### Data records

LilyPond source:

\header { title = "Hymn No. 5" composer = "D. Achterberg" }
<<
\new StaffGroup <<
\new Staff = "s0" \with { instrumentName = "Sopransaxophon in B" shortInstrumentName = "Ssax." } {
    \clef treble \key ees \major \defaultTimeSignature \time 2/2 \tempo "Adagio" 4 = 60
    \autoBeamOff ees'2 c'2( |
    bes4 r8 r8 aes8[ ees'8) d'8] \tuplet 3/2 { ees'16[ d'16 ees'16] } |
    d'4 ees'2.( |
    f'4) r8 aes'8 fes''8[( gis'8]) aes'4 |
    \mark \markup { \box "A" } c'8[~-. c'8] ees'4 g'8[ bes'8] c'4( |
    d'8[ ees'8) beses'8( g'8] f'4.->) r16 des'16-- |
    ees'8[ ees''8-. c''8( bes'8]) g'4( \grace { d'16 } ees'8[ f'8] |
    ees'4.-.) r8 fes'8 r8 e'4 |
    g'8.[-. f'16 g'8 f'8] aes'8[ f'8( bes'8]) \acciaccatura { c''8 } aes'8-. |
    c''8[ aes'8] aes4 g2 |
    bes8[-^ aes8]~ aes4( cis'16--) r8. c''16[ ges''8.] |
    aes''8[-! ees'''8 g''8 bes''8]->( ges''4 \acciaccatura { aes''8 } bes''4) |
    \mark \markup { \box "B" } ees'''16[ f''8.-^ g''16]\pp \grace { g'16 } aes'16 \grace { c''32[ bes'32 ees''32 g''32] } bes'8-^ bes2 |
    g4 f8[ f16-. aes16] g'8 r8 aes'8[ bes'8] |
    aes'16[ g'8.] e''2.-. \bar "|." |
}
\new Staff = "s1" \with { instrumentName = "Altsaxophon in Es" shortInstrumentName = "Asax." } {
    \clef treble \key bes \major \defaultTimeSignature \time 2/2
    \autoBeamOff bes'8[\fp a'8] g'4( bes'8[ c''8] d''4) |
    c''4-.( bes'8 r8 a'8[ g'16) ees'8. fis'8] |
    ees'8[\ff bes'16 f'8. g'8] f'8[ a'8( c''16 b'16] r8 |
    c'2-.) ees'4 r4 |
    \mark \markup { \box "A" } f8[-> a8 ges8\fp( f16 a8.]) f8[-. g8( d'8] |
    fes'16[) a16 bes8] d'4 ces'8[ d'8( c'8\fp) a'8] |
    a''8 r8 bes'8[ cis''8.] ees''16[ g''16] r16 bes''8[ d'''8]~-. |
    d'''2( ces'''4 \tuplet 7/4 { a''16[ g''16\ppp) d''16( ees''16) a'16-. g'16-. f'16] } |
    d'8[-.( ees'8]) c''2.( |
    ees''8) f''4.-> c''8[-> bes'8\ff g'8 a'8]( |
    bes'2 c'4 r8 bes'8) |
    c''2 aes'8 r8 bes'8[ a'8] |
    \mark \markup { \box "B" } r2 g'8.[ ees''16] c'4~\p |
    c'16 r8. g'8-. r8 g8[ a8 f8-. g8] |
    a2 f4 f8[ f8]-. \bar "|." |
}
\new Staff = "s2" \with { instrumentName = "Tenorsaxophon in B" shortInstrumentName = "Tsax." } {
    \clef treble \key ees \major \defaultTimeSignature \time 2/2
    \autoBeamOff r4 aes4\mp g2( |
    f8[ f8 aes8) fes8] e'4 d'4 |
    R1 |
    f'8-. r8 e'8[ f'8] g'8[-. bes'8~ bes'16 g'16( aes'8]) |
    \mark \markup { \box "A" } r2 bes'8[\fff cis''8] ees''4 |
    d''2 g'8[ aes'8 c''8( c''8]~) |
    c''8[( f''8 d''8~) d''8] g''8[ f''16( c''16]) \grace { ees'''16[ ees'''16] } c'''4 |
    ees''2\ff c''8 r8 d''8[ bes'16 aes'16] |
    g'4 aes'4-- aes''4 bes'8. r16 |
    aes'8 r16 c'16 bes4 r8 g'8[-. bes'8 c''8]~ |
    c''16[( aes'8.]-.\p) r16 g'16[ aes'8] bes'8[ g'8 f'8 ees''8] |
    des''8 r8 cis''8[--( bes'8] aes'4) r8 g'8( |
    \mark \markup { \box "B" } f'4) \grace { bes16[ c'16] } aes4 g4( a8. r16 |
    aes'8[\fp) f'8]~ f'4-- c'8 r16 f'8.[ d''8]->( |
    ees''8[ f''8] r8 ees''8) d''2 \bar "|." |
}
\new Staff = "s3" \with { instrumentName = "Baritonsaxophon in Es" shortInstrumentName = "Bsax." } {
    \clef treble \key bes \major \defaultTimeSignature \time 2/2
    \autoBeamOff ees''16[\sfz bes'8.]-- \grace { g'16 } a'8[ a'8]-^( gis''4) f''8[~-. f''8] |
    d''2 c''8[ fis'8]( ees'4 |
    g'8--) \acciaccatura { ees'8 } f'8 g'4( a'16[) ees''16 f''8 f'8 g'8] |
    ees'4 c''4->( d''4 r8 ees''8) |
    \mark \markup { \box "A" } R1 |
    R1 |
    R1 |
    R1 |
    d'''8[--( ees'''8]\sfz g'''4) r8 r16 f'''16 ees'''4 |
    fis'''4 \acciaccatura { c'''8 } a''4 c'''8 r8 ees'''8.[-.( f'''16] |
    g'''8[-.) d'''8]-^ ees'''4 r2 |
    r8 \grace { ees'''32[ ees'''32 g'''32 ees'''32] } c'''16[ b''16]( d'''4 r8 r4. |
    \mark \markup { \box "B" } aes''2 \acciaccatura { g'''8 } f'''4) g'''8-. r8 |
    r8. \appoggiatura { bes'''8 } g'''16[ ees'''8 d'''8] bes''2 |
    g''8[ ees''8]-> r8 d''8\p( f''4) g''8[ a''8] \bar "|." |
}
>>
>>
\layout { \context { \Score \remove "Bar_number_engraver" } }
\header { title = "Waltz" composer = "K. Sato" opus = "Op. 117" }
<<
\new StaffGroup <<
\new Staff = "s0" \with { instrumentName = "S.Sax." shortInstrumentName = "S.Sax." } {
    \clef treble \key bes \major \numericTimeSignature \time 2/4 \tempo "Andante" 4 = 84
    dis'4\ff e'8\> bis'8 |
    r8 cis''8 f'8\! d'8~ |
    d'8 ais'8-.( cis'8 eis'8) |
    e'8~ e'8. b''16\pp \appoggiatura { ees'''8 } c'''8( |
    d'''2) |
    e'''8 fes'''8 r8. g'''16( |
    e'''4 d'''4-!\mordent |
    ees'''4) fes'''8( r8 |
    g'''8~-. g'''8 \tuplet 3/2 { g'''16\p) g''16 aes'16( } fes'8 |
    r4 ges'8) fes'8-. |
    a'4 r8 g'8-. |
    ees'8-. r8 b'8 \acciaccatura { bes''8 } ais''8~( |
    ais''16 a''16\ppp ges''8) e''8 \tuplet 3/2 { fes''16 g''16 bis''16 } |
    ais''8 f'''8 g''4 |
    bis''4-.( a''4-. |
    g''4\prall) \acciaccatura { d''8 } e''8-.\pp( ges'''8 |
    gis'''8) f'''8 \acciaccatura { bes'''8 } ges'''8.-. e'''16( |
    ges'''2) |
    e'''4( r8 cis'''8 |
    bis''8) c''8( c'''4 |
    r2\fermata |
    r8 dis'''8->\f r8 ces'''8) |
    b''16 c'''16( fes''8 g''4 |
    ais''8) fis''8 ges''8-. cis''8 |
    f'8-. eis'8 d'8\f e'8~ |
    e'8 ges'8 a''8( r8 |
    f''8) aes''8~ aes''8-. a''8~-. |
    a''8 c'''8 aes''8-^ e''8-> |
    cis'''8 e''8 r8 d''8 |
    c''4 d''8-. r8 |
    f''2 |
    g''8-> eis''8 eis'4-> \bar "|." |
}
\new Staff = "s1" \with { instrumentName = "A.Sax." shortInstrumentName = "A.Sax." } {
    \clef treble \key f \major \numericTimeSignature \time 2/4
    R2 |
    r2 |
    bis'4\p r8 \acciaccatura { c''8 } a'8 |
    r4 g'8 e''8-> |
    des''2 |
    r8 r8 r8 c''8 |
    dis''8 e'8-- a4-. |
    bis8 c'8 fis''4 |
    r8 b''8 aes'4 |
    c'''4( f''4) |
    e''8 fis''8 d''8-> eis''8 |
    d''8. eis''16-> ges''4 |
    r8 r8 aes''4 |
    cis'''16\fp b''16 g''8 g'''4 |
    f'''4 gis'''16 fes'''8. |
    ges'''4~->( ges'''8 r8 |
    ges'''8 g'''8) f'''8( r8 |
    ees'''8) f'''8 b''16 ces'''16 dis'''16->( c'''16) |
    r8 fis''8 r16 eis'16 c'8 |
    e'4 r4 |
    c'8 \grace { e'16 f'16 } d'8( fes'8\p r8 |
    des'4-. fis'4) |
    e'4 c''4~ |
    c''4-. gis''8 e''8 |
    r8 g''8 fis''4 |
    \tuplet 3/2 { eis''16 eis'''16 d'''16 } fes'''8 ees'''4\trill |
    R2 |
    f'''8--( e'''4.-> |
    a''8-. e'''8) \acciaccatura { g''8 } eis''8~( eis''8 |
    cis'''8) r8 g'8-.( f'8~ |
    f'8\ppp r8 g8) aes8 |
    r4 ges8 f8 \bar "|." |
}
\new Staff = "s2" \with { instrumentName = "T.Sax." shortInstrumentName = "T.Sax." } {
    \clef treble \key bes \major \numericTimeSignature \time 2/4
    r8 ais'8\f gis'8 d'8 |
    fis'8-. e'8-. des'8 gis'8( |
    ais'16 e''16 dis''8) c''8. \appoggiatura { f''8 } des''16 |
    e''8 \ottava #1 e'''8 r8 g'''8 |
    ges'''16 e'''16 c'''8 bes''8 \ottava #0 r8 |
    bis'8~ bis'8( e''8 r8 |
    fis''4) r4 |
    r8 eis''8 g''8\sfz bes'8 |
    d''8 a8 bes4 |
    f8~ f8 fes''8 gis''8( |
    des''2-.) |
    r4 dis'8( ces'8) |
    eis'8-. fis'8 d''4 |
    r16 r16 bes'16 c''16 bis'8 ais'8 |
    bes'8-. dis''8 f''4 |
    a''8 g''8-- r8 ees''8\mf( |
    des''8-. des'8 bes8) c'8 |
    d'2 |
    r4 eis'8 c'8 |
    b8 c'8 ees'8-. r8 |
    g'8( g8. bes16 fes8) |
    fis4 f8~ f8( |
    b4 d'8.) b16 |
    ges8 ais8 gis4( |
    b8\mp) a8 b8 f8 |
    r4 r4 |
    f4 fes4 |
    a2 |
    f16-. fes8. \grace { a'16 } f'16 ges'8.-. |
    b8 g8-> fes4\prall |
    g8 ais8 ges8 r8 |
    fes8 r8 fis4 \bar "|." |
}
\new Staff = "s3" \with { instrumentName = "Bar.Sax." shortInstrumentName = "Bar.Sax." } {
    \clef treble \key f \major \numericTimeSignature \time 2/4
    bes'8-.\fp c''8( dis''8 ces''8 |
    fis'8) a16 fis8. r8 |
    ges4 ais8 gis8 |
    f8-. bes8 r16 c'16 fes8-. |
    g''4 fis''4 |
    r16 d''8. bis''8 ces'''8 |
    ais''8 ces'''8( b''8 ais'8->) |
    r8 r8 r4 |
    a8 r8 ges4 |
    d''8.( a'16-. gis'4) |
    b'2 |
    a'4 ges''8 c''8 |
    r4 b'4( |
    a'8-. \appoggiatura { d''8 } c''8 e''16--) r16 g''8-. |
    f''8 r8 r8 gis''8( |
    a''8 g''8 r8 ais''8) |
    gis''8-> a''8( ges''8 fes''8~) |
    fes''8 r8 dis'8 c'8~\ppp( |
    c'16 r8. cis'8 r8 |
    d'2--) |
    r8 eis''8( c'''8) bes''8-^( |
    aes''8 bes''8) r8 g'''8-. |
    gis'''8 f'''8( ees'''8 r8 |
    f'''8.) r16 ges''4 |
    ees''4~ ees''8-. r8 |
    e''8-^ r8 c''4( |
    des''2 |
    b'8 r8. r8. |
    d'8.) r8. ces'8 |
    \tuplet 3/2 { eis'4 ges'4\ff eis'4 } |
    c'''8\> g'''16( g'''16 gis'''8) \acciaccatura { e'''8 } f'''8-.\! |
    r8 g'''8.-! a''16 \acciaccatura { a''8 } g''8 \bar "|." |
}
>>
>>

### Your instructions
Count the lines of the records that contain the string "with" and give only that number.

### Task output
8